[Collected data entries]
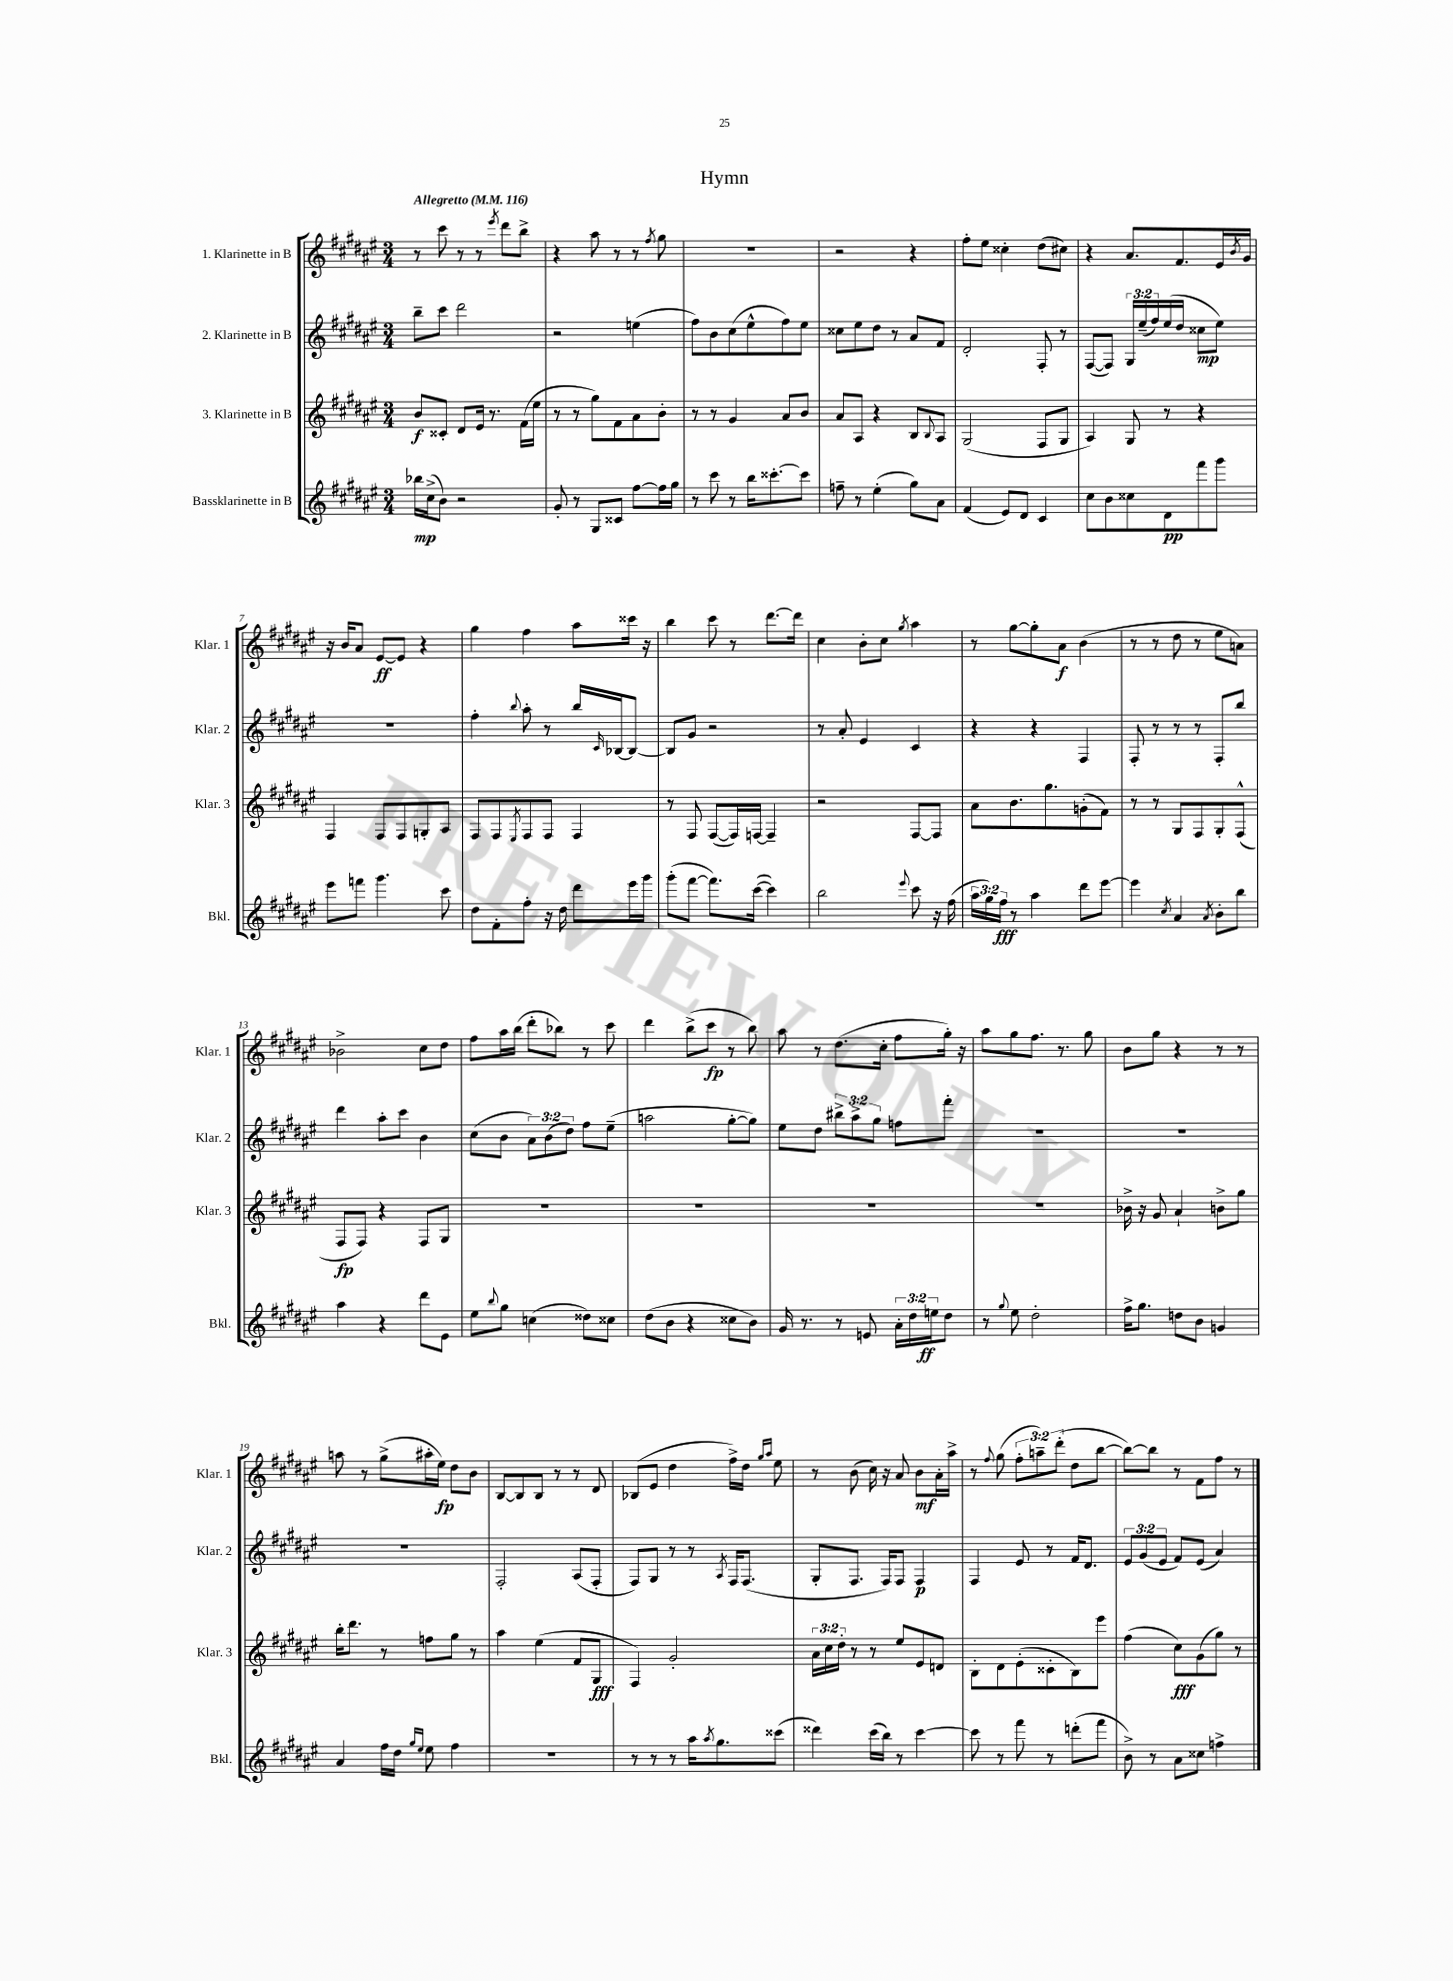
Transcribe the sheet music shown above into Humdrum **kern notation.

**kern	**kern	**kern	**kern
*staff4	*staff3	*staff2	*staff1
*clefG2	*clefG2	*clefG2	*clefG2
*k[f#c#g#d#a#e#]	*k[f#c#g#d#a#e#]	*k[f#c#g#d#a#e#]	*k[f#c#g#d#a#e#]
*M3/4	*M3/4	*M3/4	*M3/4
*MM116	*MM116	*MM116	*MM116
16bb-	8b	8bb~	8r
(16cc#^	.	.	.
8b)	8c##'	8ccc#	8ccc#
2r	8d#	2ddd#	8r
.	16e#	.	8r
.	8.r	.	.
.	.	.	8qeee#
.	.	.	8ddd#
.	(16f#	.	8bb^
.	16ee#	.	.
=	=	=	=
8g#'	8r	2r	4r
8r	8r	.	.
8G#	8gg#)	.	8aa#
8c##	8f#	.	8r
[8ff#	8a#	(4ee	8r
.	.	.	8qff#
16ff#]	8b'	.	8gg#
16gg#	.	.	.
=	=	=	=
8r	8r	8ff#)	2.r
8ccc#	8r	8b	.
8r	4g#	(8cc#	.
16bb	.	8ee#^^	.
[8.ccc##'	.	.	.
.	8a#	8ff#)	.
8ccc##]	8b	8ee#	.
=	=	=	=
8ff~	8a#	8cc##	2r
8r	8A#	8ee#	.
(4ee#'	4r	8dd#	.
.	.	8r	.
8gg#)	8B	8a#	4r
.	8qqB	.	.
8a#	8A#	8f#	.
=	=	=	=
(4f#	(2G#	2d#'	8ff#'
.	.	.	8ee#
8e#)	.	.	4cc##'
8d#	.	.	.
4c#	8F#	8F#'	(8dd#
.	8G#	8r	8cc#)
=	=	=	=
8cc#	4A#)	([8F#	4r
8b	.	8F#])	.
8cc##	8G#	24G#	8.a#
.	.	(24ee#~	.
.	.	24ff#)	.
8d#	8r	(16ee#	.
.	.	16dd#	8.f#
8fff#	4r	8cc##	.
8ggg#	.	8ee#)	16e#
.	.	.	8qb
.	.	.	16g#
=	=	=	=
8eee#	4F#	2.r	16r
.	.	.	16b
8fff	.	.	8a#
4.ggg#	8F#	.	[8e#
.	8F#	.	8e#]
.	8G'	.	4r
8ccc#	8A#	.	.
=	=	=	=
8dd#	8F#	4ff#'	4gg#
8f#'	8F#	.	.
.	8qE#	8qqbb	.
8ff#'	8F#	8aa#'	4ff#
16r	8F#	8r	.
16dd#	.	.	.
8ddd#	4F#	16bb	8aa#
.	.	16qqc#	.
.	.	[16B-	.
16eee#	.	8B-_	16ccc##
16ggg#	.	.	16r
=	=	=	=
(8ggg#'	8r	8B-]	4bb
[8fff#	8F#	8g#	.
8.fff#])	([8F#	2r	8ccc#
.	16F#])	.	8r
([16ccc#	[16F	.	.
4ccc#])	4F~]	.	[8.ddd#
.	.	.	16ddd#]
=	=	=	=
2bb	2r	8r	4cc#
.	.	8a#'	.
.	.	4e#	8b'
.	.	.	8cc#
8qqeee#	.	.	8qgg#
8ccc#	[8F#	4c#	4aa#
16r	8F#]	.	.
(16ff#	.	.	.
=	=	=	=
24aa#	8a#	4r	8r
24gg#)	.	.	.
24ff#	.	.	.
8r	8.b	.	[8gg#
4aa#	.	4r	8gg#']
.	8.gg#	.	.
.	.	.	8a#
8ddd#	(8g'	4F#	(4b
[8eee#	8f#)	.	.
=	=	=	=
4eee#]	8r	8F#'	8r
.	8r	8r	8r
8qcc#	.	.	.
4a#	8G#	8r	8dd#
.	8F#	8r	8r
8qa#	.	.	.
8b'	8G#'	8F#'	8ee#
8bb	(8F#^^	8bb	8a)
=	=	=	=
4aa#	8F#	4ddd#	2b-^
.	8F#)	.	.
4r	4r	8aa#'	.
.	.	8ccc#	.
8ddd#	8F#	4b	8cc#
8e#	8G#	.	8dd#
=	=	=	=
8ee#	2.r	(8cc#	8ff#
8qqbb	.	.	.
8gg#	.	8b	16aa#
.	.	.	(16bb
(4cc	.	12a#)	8ddd#'
.	.	(12b	.
.	.	.	8bb-)
.	.	12dd#)	.
8dd##)	.	8ff#	8r
8cc##	.	(8ee#~	8ccc#
=	=	=	=
(8dd#	2.r	2aa	4ddd#
8b	.	.	.
4r	.	.	(8bb^
.	.	.	8ccc#
8cc##	.	[8gg#'	8r
8b)	.	8gg#])	8bb)
=	=	=	=
16g#	2.r	8ee#	8aa#
8.r	.	.	.
.	.	8dd#	8r
8r	.	12bb#^	(8.dd#
.	.	12aa#^	.
8e	.	.	.
.	.	12gg#	.
.	.	.	16cc#'
24a#'	.	8ff	8ff#
24dd#	.	.	.
24ee	.	.	.
8dd#	.	8fff#'	16gg#')
.	.	.	16r
=	=	=	=
8r	2.r	2.r	8aa#
8qqgg#	.	.	.
8ee#	.	.	8gg#
2dd#'	.	.	8.ff#
.	.	.	8.r
.	.	.	8gg#
=	=	=	=
16ff#^	16b-^	2.r	8b
8.gg#	16r	.	.
.	8g#	.	8gg#
8dd	4a#`	.	4r
8b	.	.	.
4g	8b^	.	8r
.	8gg#	.	8r
=	=	=	=
4a#	16bb'	2.r	8aa
.	8.ddd#	.	.
.	.	.	8r
16ff#	8r	.	(8gg#^
16dd#	.	.	.
16qqgg#	.	.	.
16qqee#	.	.	.
8ee#	8ff	.	16aa#'
.	.	.	16ee#)
4ff#	8gg#	.	8dd#
.	8r	.	8b
=	=	=	=
2.r	4aa#	2F#'	[8B
.	.	.	8B]
.	(4ee#	.	8B
.	.	.	8r
.	8f#	(8A#	8r
.	8G#	8F#'	8d#
=	=	=	=
8r	4F#)	8F#)	(8B-
8r	.	8G#	8e#
8r	2g#'	8r	4dd#
16aa#	.	8r	.
8qaa#	.	.	.
8.gg#	.	.	.
.	.	8qA#	.
.	.	16F#	16ff#^)
.	.	(8.F#	16dd#
.	.	.	16qqgg#
.	.	.	16qqaa#
(8ccc##	.	.	8ee#
=	=	=	=
4ddd##)	24a#	8G#'	8r
.	24cc#	.	.
.	24dd#'	.	.
.	8r	8.F#	(8b
(16ccc#	8r	.	16cc#)
16bb)	.	16F#)	16r
8r	8ee#	8F#	8a#
[4ccc#	8e#	4F#	8b
.	8d	.	16a#'
.	.	.	16aa#^
=	=	=	=
8ccc#]	8B'	4F#	8r
.	.	.	8qqff#
8r	8d#	.	(8gg#
8fff#	(8e#'	8e#	12ff#'
.	.	.	12aa~)
8r	8c##'	8r	.
.	.	.	(12ddd#'
(8ddd'	8B)	16f#	8dd#
.	.	8.d#	.
8fff#	8eee#	.	[8bb
=	=	=	=
8b^)	(4ff#	12e#	8bb_)
.	.	(12g#	.
8r	.	.	8bb]
.	.	12e#	.
8a#	8cc#)	8f#)	8r
8cc##	(8g#	(8e#	8f#
4ff^	8gg#)	4a#)	8ff#
.	8r	.	8r
==	==	==	==
*-	*-	*-	*-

Instructions for the task:
Identify every line in the entries above that contains the string "kern", matching case exactly, and copy each of those lines in full.

Solution to this problem:
Transcribe the sheet music shown above into Humdrum **kern notation.
**kern	**kern	**kern	**kern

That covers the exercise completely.